#### DATA PROVIDED:
____________

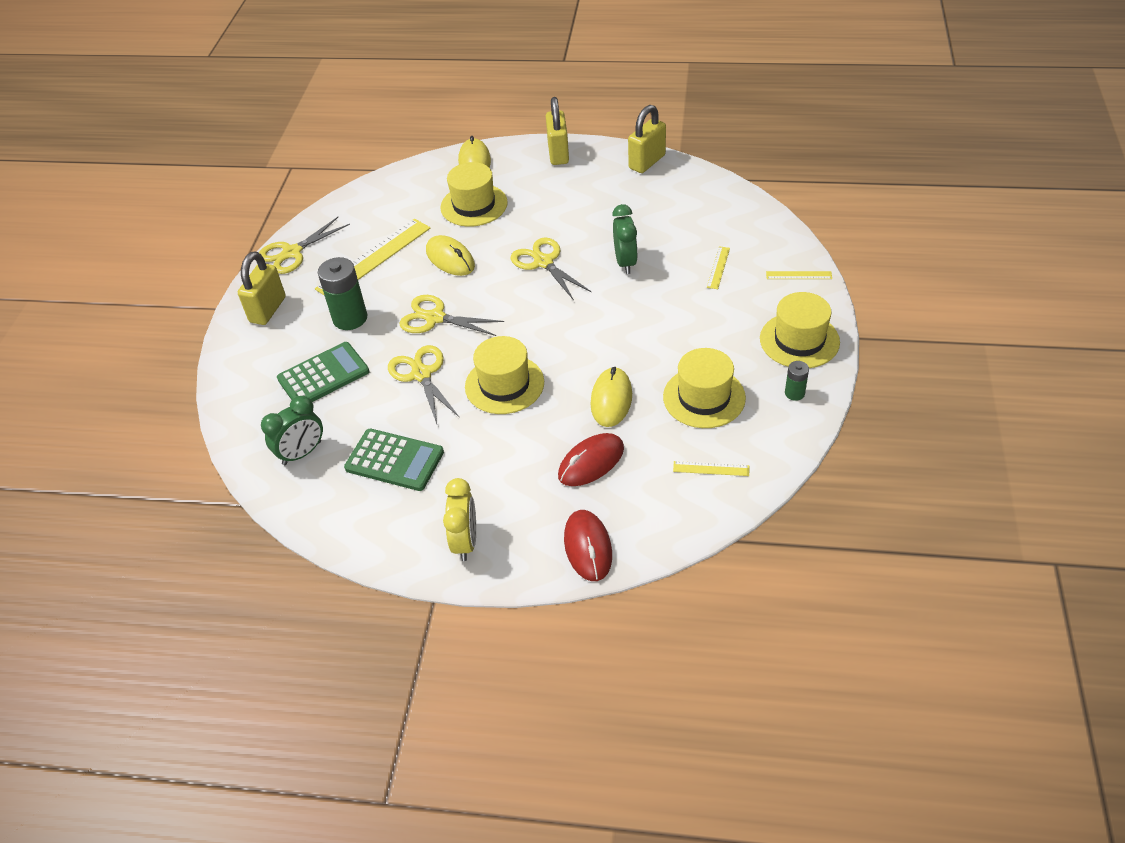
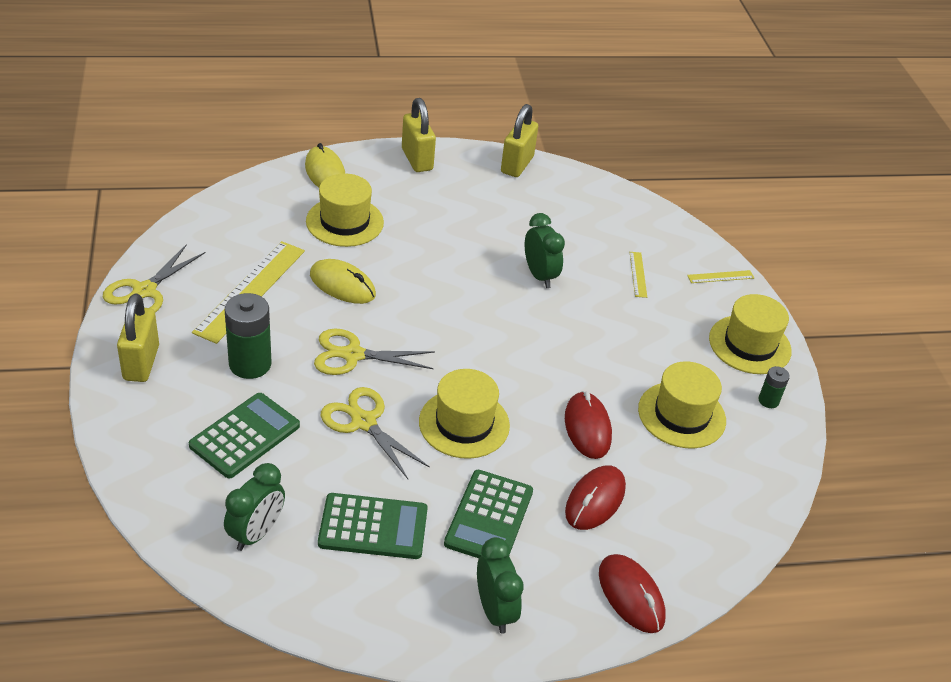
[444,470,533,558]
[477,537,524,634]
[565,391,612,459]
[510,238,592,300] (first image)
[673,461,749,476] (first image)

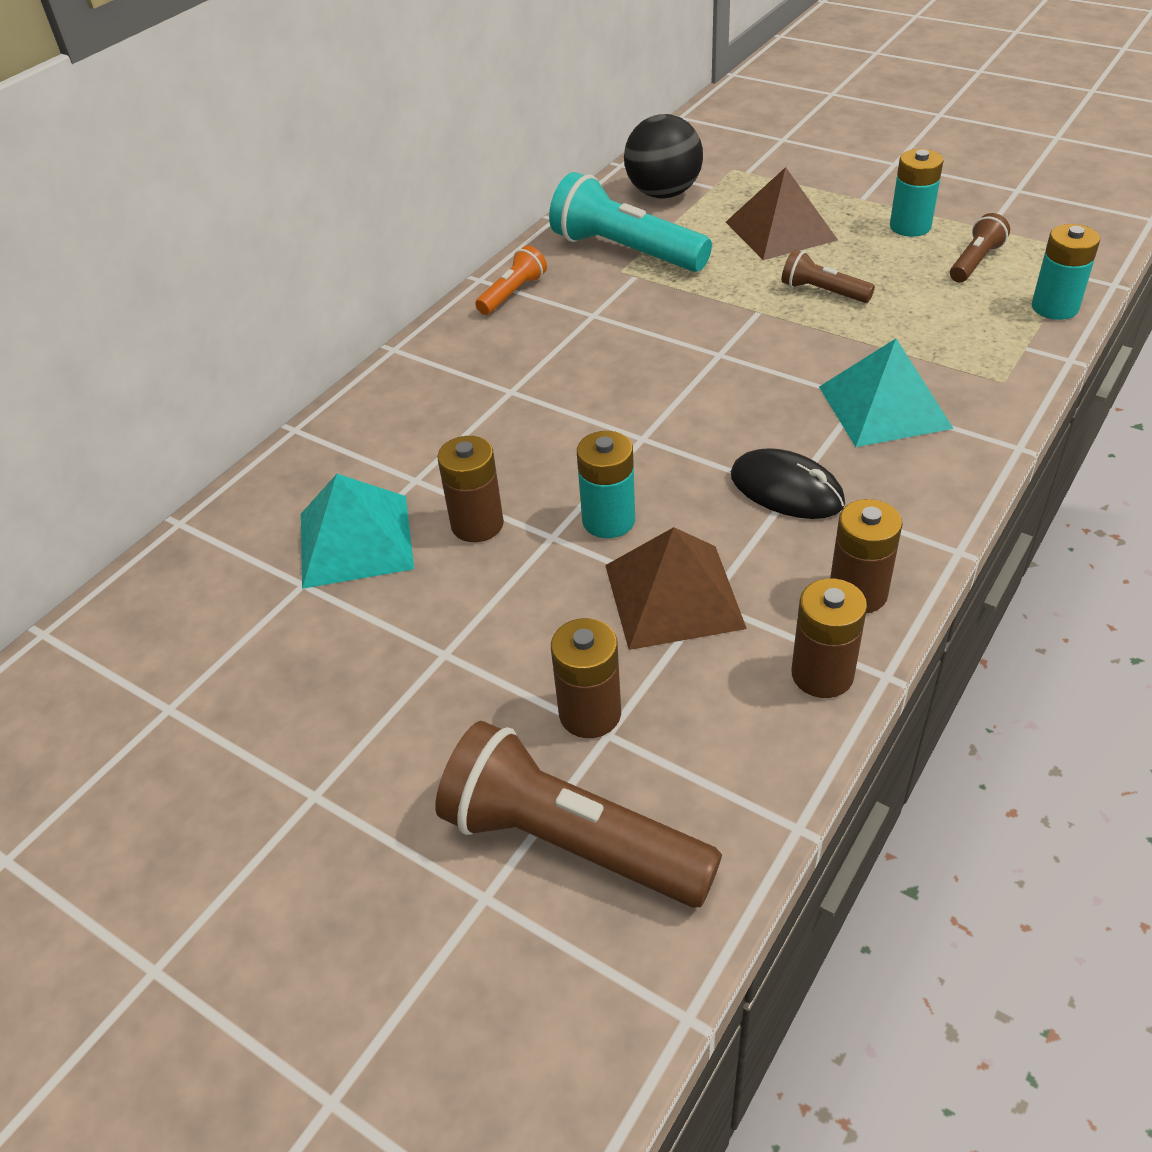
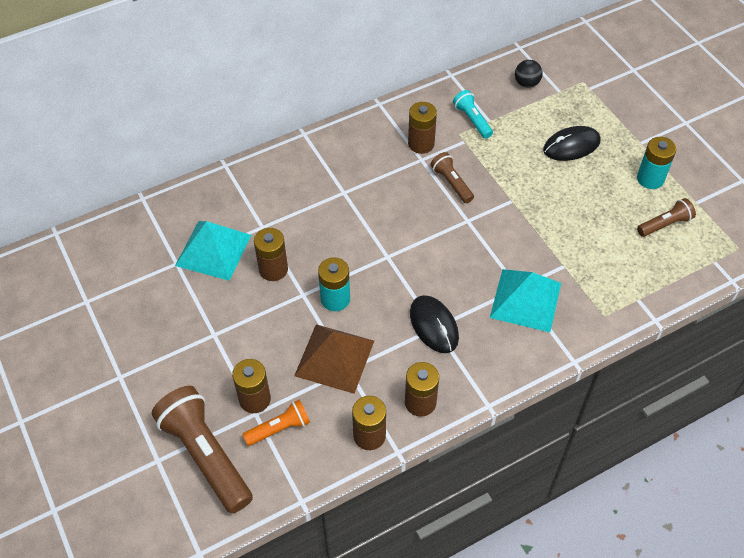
[242,400,310,446]
[408,102,437,154]
[431,152,474,203]
[453,90,493,139]
[515,60,543,88]
[543,126,601,161]
[1032,224,1100,320] (first image)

____________

#### WHAT THE TASK ASKS:
Give back the entries verbatim. Do not include any picture.

#### TASK RESULT:
[444,470,533,558]
[477,537,524,634]
[565,391,612,459]
[510,238,592,300] (first image)
[673,461,749,476] (first image)

[242,400,310,446]
[408,102,437,154]
[431,152,474,203]
[453,90,493,139]
[515,60,543,88]
[543,126,601,161]
[1032,224,1100,320] (first image)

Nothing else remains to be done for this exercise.